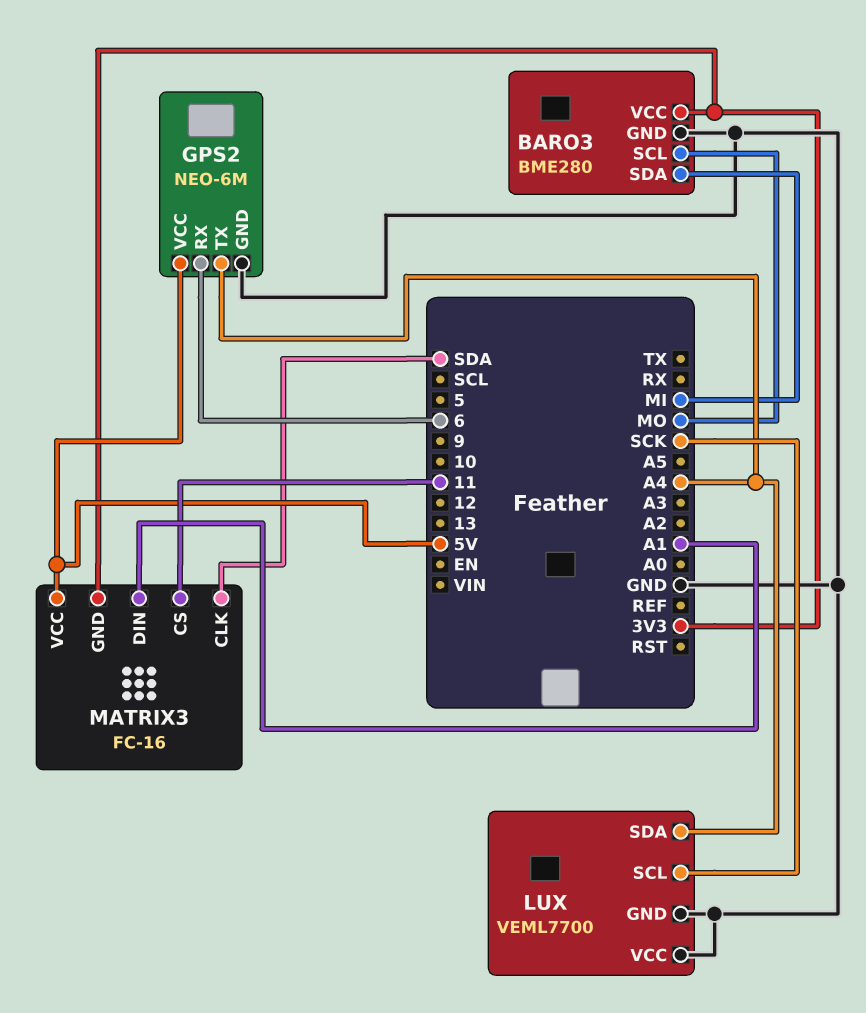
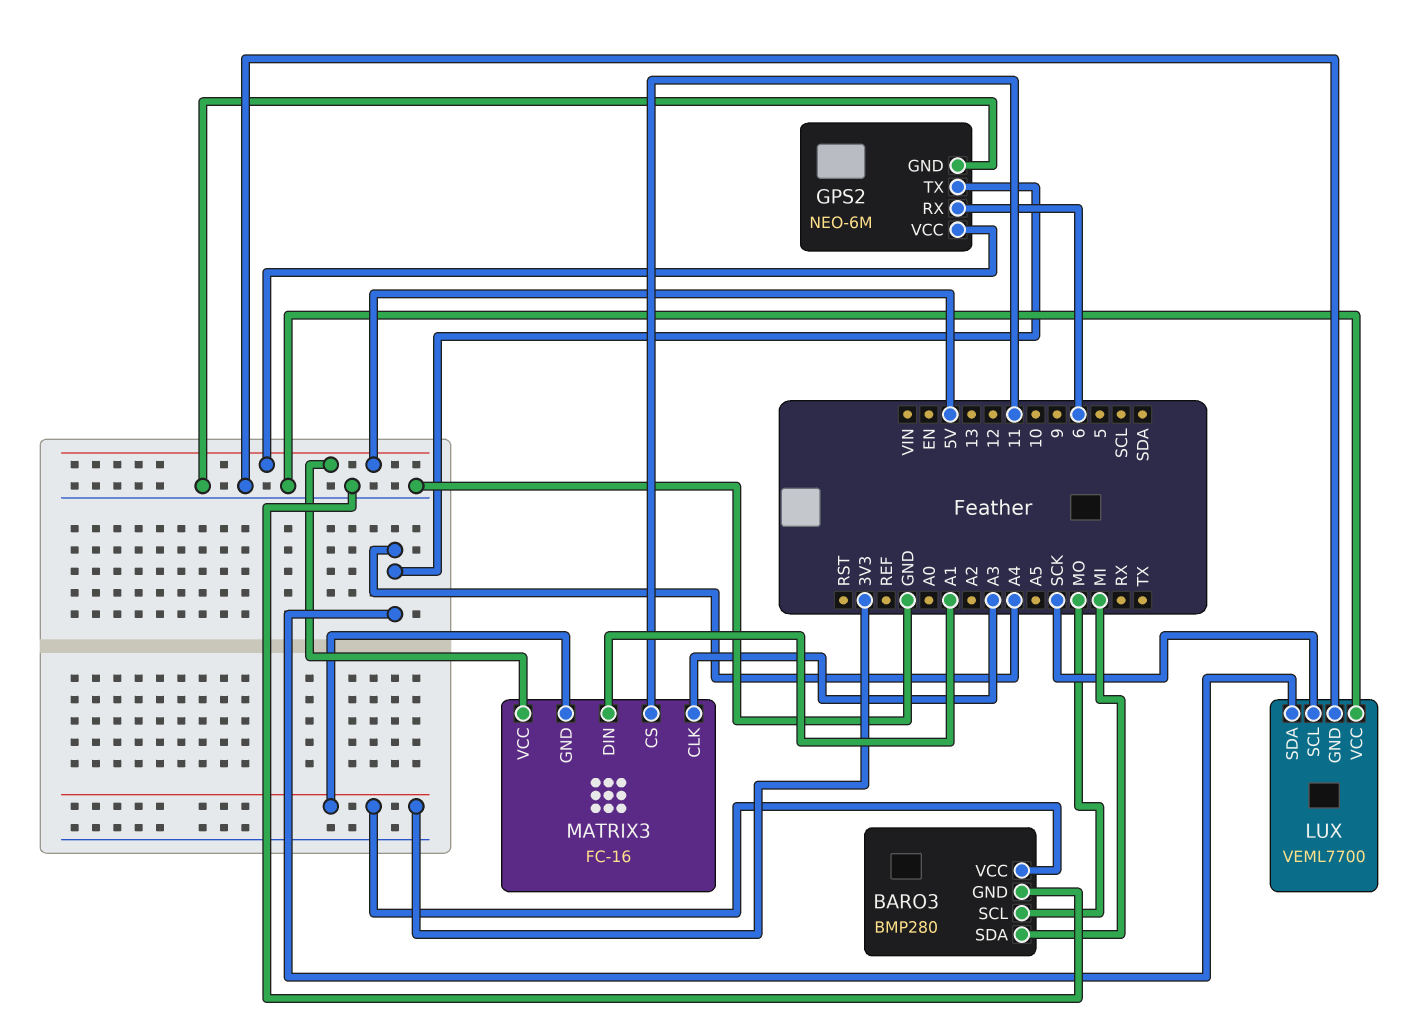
BARO3: BME280 -> BMP280
MATRIX3 pin CLK: SDA -> A3

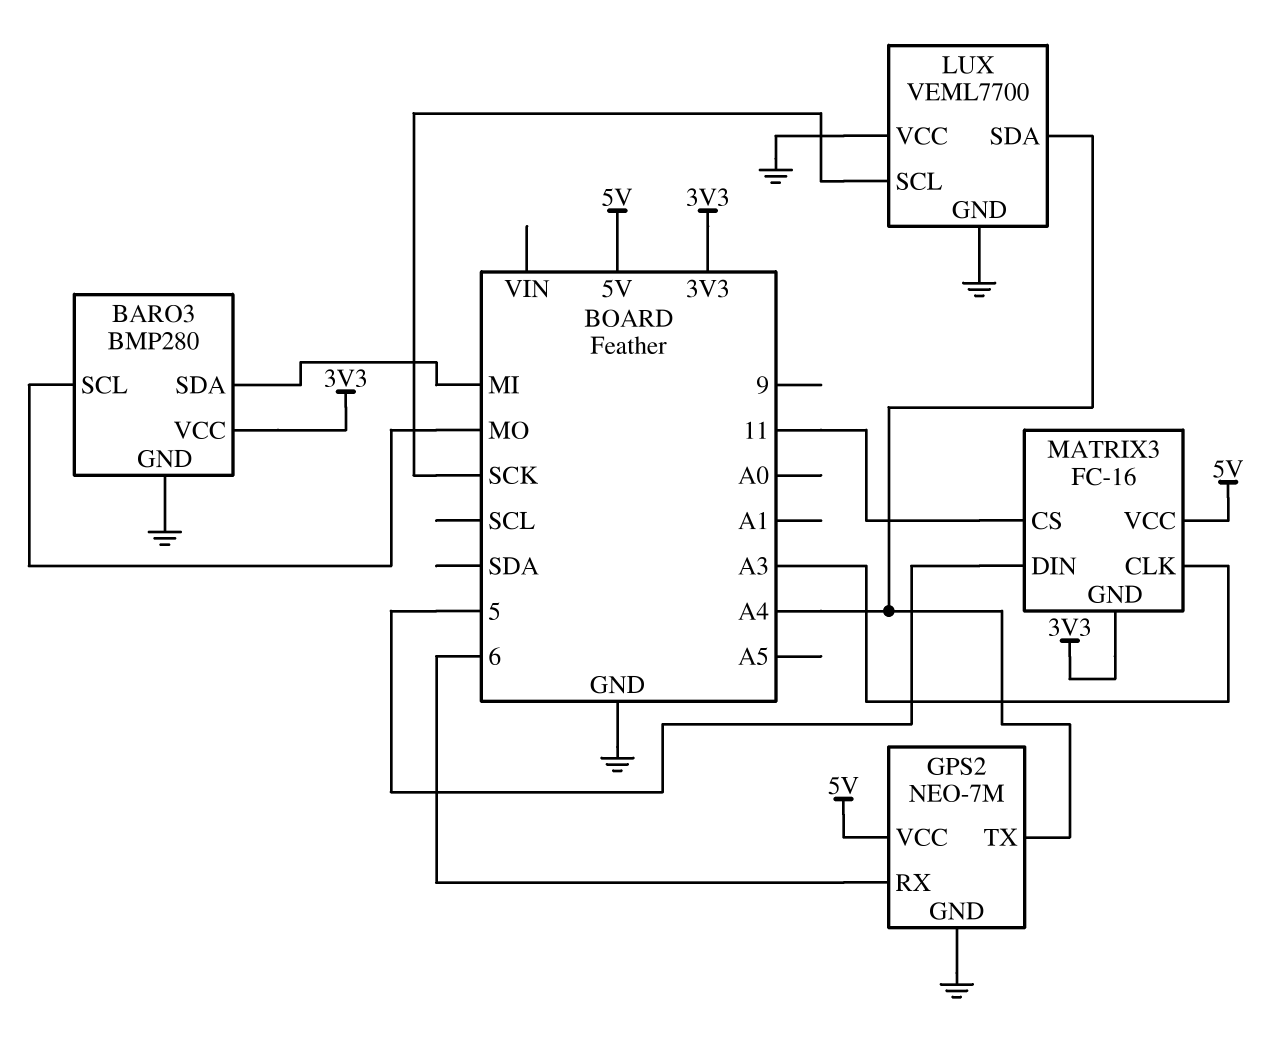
GPS2: NEO-6M -> NEO-7M
MATRIX3 pin DIN: A1 -> 5

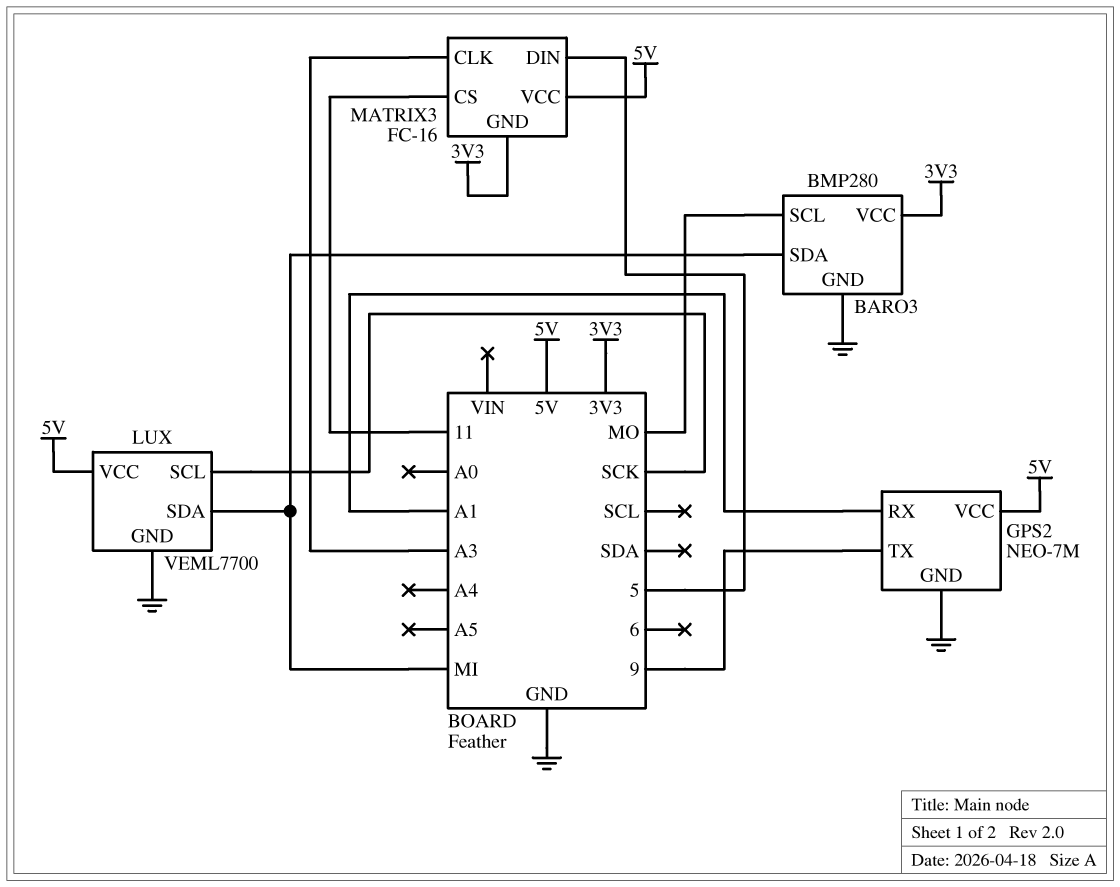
GPS2 pin RX: 6 -> A1
GPS2 pin TX: A4 -> 9
LUX pin SDA: A4 -> MI
LUX pin VCC: GND -> 5V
---
Return all of the lines above without alteration, minus the pictures.

BARO3: BME280 -> BMP280
MATRIX3 pin CLK: SDA -> A3

GPS2: NEO-6M -> NEO-7M
MATRIX3 pin DIN: A1 -> 5

GPS2 pin RX: 6 -> A1
GPS2 pin TX: A4 -> 9
LUX pin SDA: A4 -> MI
LUX pin VCC: GND -> 5V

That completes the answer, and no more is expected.